Only the lines from the beginning of the data below through the line containing "(291, 449) = (496, 359): black" belong in the response, each copied exactly.

(Object matching data)
+-------+

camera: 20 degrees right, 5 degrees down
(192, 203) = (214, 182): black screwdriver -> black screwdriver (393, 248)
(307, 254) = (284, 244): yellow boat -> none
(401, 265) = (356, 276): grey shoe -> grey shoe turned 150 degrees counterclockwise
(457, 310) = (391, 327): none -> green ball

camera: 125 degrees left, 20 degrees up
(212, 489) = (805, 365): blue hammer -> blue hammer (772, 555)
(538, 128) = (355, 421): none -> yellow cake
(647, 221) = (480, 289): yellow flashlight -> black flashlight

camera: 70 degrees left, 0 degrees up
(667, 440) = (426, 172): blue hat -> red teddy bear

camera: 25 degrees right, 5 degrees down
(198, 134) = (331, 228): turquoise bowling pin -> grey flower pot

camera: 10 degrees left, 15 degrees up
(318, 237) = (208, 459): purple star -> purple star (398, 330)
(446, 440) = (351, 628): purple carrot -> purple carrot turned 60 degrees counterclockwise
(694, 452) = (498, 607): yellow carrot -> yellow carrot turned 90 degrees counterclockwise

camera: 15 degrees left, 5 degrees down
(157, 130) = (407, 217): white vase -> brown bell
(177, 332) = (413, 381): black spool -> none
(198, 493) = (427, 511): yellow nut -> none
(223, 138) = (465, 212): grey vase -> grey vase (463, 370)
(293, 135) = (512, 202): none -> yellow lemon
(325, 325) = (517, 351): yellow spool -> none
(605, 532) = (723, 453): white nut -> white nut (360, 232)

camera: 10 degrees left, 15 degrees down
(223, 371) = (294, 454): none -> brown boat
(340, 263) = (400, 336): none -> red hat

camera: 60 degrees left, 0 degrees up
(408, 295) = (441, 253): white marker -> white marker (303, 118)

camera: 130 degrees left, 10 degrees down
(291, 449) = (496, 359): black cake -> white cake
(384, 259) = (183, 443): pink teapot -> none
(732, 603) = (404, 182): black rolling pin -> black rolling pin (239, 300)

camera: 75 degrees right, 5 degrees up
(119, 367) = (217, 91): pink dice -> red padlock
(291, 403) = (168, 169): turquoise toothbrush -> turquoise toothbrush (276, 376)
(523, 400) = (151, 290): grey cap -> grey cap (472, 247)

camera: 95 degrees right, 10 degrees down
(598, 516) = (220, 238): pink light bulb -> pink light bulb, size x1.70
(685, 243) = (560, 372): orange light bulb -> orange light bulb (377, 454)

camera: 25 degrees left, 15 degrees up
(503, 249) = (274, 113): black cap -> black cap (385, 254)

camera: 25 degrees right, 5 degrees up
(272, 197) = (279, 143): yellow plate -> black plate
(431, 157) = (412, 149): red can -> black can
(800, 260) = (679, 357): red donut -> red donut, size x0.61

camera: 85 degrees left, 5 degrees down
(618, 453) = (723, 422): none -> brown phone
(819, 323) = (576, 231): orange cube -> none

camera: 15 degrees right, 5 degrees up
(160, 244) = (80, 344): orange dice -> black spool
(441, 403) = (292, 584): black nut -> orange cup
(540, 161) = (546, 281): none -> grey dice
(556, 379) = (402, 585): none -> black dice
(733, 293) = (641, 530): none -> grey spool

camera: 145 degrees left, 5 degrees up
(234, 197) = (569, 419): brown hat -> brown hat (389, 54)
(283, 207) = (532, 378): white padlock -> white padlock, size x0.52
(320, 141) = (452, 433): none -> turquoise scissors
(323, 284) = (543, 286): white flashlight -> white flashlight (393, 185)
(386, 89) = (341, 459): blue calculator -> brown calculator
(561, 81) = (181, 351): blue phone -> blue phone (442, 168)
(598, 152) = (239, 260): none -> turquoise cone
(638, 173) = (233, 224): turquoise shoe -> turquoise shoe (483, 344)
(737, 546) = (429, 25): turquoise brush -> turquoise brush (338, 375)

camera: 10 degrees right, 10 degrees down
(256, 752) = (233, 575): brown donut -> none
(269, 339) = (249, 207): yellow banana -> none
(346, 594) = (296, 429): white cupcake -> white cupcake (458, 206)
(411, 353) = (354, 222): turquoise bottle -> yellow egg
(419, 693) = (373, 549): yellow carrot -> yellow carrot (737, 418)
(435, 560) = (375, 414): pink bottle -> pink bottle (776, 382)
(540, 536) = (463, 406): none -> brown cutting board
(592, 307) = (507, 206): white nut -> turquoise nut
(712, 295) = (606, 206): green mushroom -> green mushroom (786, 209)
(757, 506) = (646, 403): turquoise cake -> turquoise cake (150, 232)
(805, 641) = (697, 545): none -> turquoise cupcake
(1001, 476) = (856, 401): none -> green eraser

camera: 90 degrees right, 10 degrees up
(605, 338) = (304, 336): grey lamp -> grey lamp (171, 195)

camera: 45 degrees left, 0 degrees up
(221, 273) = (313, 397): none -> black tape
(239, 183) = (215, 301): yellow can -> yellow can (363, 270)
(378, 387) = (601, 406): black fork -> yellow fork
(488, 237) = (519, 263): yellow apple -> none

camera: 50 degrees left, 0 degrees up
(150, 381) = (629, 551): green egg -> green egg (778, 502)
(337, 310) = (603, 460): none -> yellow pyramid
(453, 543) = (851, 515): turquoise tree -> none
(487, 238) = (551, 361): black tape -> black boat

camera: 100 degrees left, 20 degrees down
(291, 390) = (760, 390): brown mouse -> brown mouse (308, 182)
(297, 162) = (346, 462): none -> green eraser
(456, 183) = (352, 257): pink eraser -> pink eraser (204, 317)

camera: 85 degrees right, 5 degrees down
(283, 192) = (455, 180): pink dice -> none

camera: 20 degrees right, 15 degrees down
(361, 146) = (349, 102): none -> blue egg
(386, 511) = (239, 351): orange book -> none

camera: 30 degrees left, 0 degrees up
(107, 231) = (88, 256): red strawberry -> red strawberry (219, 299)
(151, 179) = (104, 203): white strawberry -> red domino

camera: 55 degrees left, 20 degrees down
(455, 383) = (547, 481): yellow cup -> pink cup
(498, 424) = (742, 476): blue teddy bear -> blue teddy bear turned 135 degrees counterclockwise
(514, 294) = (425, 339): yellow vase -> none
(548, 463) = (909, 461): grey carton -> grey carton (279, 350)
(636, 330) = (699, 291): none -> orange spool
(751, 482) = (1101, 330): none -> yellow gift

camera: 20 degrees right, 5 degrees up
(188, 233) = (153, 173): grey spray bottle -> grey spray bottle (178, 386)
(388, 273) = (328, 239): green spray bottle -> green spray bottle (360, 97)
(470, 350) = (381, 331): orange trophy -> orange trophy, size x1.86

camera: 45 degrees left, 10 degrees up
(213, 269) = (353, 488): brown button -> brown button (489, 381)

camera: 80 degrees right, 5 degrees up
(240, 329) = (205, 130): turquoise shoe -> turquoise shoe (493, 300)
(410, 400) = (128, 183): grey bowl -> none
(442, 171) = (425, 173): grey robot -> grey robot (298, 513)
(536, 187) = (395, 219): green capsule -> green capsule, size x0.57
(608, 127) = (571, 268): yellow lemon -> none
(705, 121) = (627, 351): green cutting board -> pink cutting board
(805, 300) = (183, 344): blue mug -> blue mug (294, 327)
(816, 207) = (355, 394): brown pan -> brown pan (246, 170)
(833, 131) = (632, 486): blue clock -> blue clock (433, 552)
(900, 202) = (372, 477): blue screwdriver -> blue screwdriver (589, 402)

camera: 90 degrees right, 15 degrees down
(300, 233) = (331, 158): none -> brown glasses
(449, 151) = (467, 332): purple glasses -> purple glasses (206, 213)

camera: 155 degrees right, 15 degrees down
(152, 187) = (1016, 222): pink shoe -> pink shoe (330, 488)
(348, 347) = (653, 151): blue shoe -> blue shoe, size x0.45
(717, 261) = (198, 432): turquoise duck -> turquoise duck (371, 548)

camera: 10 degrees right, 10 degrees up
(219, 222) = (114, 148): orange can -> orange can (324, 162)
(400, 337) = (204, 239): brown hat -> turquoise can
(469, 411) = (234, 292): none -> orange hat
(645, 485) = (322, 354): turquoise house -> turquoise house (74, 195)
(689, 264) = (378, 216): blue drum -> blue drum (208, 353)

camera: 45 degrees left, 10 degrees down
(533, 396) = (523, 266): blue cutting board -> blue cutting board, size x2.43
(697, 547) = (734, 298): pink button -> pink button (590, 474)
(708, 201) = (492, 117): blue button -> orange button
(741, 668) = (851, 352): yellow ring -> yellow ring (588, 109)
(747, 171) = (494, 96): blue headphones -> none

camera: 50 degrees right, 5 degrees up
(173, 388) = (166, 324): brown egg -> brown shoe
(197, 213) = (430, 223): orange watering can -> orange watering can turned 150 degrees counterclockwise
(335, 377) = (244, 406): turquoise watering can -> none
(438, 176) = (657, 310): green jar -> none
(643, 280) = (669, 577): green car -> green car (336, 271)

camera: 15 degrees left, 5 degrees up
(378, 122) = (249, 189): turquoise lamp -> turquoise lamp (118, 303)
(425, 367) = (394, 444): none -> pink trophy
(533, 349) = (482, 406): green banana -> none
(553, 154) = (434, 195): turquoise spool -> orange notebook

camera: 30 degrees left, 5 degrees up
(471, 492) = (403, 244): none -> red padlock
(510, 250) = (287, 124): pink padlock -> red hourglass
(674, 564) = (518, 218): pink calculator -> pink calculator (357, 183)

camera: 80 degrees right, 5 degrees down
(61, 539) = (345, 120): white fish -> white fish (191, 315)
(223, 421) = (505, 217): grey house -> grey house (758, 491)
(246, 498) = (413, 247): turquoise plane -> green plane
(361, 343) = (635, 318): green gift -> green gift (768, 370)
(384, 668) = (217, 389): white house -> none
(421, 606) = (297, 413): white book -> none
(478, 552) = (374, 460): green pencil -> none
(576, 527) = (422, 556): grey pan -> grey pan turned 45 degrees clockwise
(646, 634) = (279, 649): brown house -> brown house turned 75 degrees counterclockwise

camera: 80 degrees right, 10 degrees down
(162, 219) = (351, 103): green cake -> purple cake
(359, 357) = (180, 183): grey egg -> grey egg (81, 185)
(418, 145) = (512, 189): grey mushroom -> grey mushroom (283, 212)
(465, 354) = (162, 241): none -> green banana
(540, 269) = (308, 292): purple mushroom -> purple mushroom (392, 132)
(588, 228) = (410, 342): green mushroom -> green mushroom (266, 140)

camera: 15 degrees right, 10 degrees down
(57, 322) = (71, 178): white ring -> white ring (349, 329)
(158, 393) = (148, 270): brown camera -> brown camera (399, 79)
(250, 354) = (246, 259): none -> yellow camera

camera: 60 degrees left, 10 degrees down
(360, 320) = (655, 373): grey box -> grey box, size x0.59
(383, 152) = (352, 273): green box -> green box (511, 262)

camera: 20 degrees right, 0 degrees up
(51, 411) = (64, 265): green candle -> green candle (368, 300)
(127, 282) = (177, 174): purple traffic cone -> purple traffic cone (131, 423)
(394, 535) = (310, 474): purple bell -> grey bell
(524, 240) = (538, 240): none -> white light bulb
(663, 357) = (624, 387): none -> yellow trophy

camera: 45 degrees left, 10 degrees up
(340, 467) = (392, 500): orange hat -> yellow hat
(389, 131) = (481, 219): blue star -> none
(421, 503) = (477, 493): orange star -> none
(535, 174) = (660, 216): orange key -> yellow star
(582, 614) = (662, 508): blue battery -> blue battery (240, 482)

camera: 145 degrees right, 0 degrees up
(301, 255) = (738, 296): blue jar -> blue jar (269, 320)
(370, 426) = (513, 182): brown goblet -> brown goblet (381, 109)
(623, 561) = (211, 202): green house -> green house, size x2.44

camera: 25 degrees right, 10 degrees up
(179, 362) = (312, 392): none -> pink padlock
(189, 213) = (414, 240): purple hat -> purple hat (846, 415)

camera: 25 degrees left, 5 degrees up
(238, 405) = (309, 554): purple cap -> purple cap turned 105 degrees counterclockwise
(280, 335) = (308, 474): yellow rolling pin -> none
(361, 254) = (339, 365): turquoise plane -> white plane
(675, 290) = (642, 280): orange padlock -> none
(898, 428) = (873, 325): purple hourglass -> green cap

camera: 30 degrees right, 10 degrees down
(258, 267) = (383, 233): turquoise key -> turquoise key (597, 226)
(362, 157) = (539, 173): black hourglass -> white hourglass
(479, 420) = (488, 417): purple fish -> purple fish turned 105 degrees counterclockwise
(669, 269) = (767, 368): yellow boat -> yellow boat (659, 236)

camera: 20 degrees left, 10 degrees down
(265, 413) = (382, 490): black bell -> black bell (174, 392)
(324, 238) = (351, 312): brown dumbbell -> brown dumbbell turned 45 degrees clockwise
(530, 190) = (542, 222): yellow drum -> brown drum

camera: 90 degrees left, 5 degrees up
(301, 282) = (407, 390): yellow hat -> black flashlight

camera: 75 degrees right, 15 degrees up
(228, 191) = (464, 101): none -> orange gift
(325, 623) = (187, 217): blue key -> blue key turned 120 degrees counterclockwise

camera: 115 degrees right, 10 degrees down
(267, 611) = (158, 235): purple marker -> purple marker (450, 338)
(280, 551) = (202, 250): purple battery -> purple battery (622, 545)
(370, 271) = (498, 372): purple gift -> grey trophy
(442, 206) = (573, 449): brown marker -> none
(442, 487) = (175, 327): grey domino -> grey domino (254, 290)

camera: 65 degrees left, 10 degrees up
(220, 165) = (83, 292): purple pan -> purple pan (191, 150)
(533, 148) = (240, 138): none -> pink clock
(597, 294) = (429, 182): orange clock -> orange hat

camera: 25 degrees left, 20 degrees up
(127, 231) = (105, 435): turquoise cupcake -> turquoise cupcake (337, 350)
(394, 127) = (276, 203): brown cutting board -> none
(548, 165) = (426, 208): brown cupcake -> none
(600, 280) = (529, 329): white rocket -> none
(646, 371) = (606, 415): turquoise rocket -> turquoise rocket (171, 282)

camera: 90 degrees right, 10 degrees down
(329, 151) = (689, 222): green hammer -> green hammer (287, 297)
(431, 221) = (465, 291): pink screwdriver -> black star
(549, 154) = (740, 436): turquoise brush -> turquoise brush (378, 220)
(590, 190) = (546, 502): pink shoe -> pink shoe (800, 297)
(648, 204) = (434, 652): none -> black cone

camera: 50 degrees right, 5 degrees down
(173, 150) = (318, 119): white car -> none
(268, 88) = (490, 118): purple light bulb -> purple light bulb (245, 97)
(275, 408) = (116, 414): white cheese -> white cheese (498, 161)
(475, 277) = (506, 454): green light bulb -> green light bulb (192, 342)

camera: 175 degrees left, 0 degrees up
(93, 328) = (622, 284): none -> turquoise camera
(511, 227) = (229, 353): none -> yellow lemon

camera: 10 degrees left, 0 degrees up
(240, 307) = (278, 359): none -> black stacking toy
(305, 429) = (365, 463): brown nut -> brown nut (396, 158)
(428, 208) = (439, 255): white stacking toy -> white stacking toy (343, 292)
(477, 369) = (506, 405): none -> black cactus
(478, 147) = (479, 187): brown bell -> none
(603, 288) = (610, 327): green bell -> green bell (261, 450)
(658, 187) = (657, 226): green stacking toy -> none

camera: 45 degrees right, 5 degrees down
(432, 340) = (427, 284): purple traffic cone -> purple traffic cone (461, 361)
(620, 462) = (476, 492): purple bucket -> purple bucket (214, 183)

+-------+

(Output for this exercise)
camera: 20 degrees right, 5 degrees down
(192, 203) = (214, 182): black screwdriver -> black screwdriver (393, 248)
(307, 254) = (284, 244): yellow boat -> none
(401, 265) = (356, 276): grey shoe -> grey shoe turned 150 degrees counterclockwise
(457, 310) = (391, 327): none -> green ball

camera: 125 degrees left, 20 degrees up
(212, 489) = (805, 365): blue hammer -> blue hammer (772, 555)
(538, 128) = (355, 421): none -> yellow cake
(647, 221) = (480, 289): yellow flashlight -> black flashlight

camera: 70 degrees left, 0 degrees up
(667, 440) = (426, 172): blue hat -> red teddy bear

camera: 25 degrees right, 5 degrees down
(198, 134) = (331, 228): turquoise bowling pin -> grey flower pot

camera: 10 degrees left, 15 degrees up
(318, 237) = (208, 459): purple star -> purple star (398, 330)
(446, 440) = (351, 628): purple carrot -> purple carrot turned 60 degrees counterclockwise
(694, 452) = (498, 607): yellow carrot -> yellow carrot turned 90 degrees counterclockwise

camera: 15 degrees left, 5 degrees down
(157, 130) = (407, 217): white vase -> brown bell
(177, 332) = (413, 381): black spool -> none
(198, 493) = (427, 511): yellow nut -> none
(223, 138) = (465, 212): grey vase -> grey vase (463, 370)
(293, 135) = (512, 202): none -> yellow lemon
(325, 325) = (517, 351): yellow spool -> none
(605, 532) = (723, 453): white nut -> white nut (360, 232)

camera: 10 degrees left, 15 degrees down
(223, 371) = (294, 454): none -> brown boat
(340, 263) = (400, 336): none -> red hat

camera: 60 degrees left, 0 degrees up
(408, 295) = (441, 253): white marker -> white marker (303, 118)

camera: 130 degrees left, 10 degrees down
(291, 449) = (496, 359): black cake -> white cake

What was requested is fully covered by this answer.